*Exercise directions*
Return each entry word for word. Leave the images out.

[Content revision data]
=-=-=-=-=

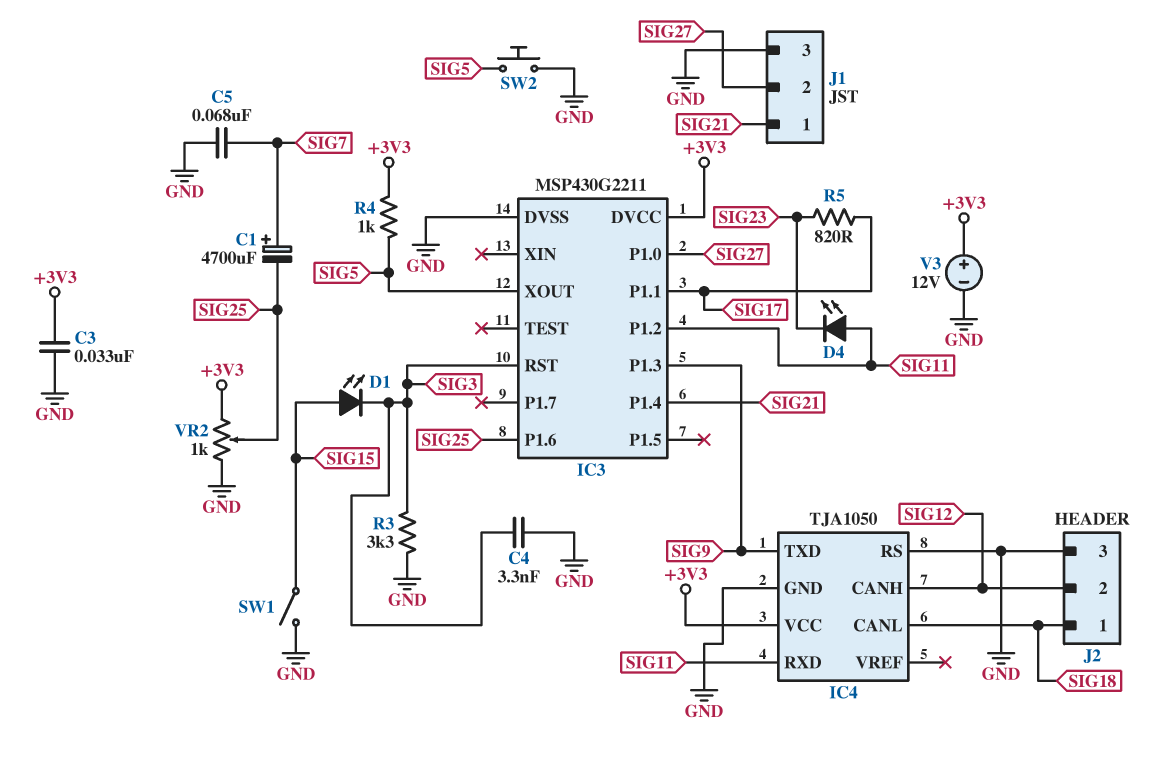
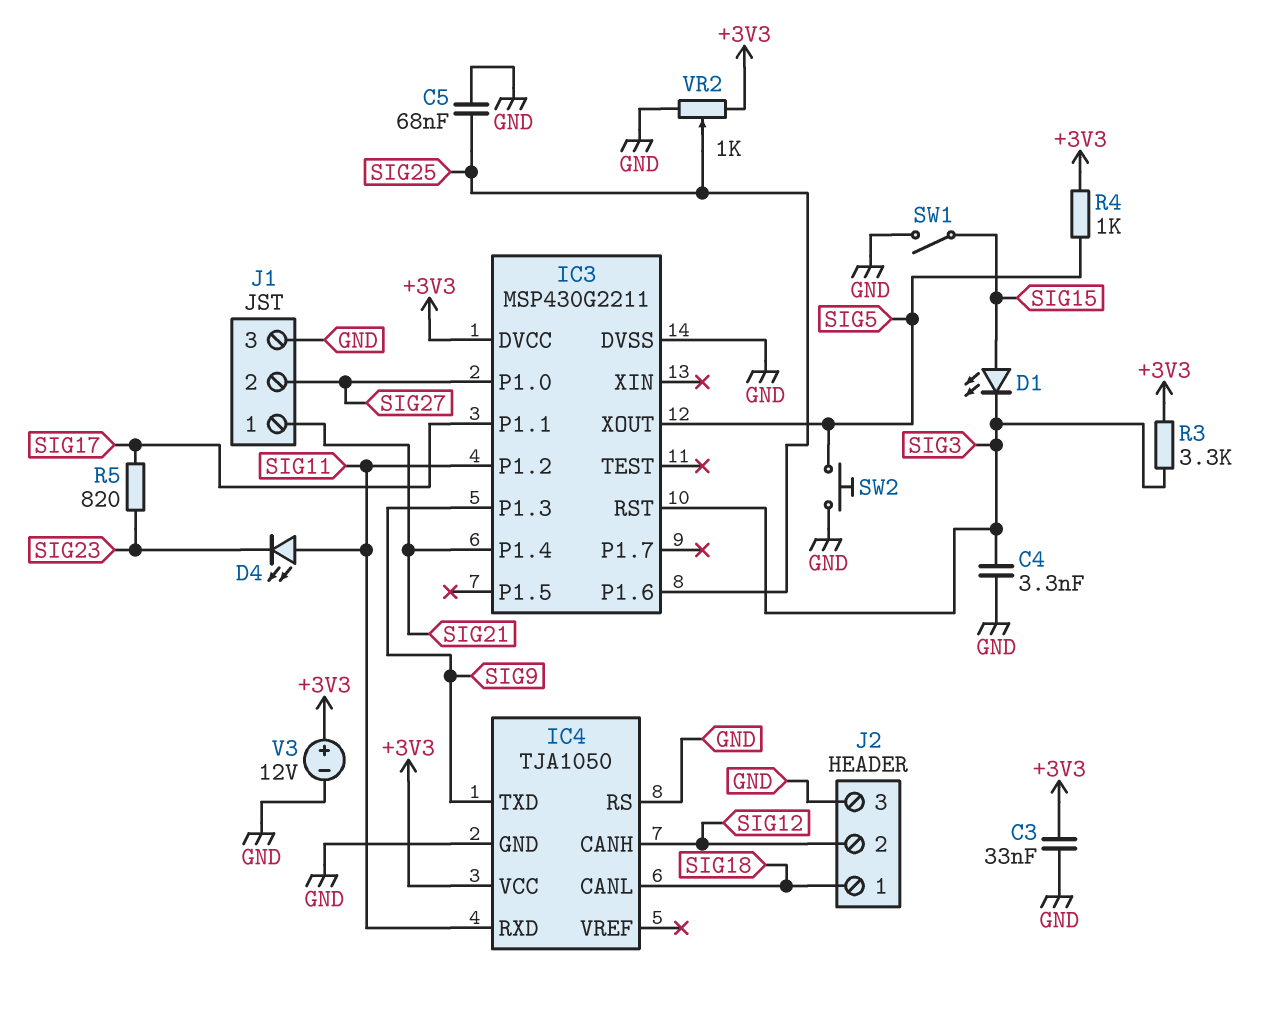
C1: 4700uF (plus SIG7, minus SIG25) -> none
C5: 68nF (GND, SIG7) -> 68nF (GND, SIG25)
R3: 3.3k (GND, SIG3) -> 3.3k (+3V3, SIG3)

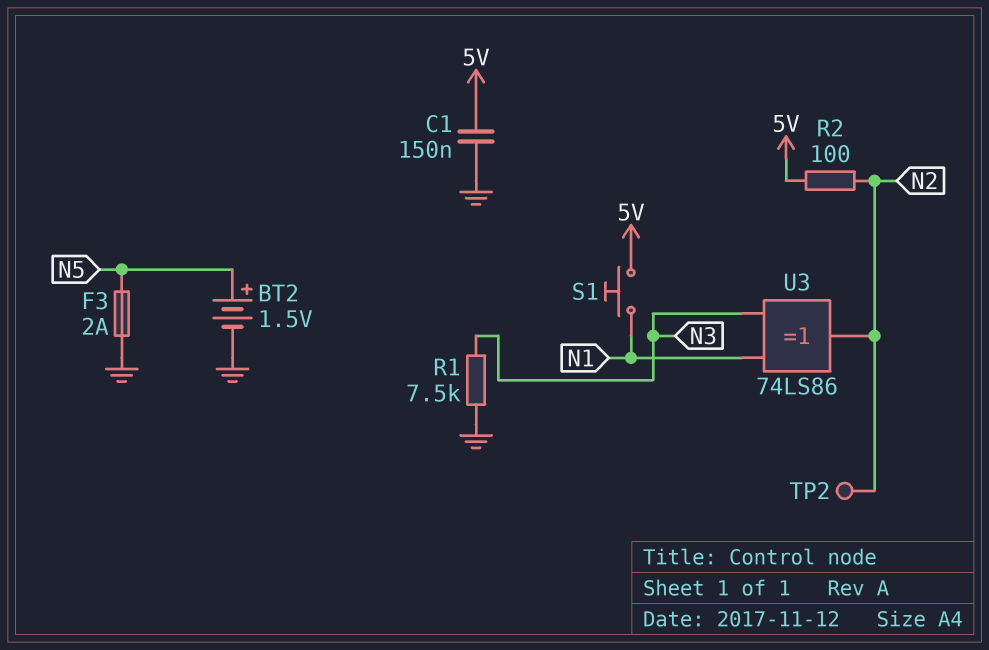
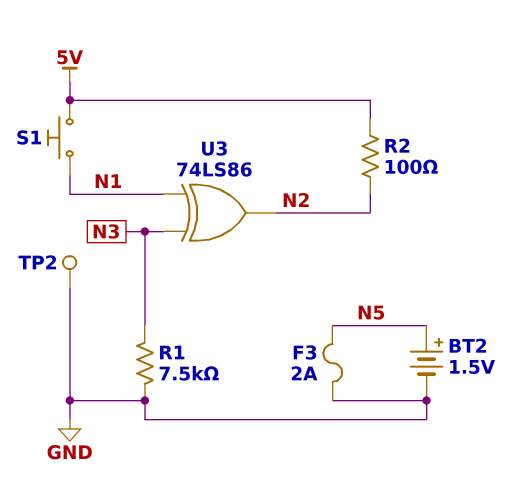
C1: 150nF (5V, GND) -> none
TP2: test point (N2) -> test point (GND)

=-=-=-=-=

*Result*
C1: 4700uF (plus SIG7, minus SIG25) -> none
C5: 68nF (GND, SIG7) -> 68nF (GND, SIG25)
R3: 3.3k (GND, SIG3) -> 3.3k (+3V3, SIG3)

C1: 150nF (5V, GND) -> none
TP2: test point (N2) -> test point (GND)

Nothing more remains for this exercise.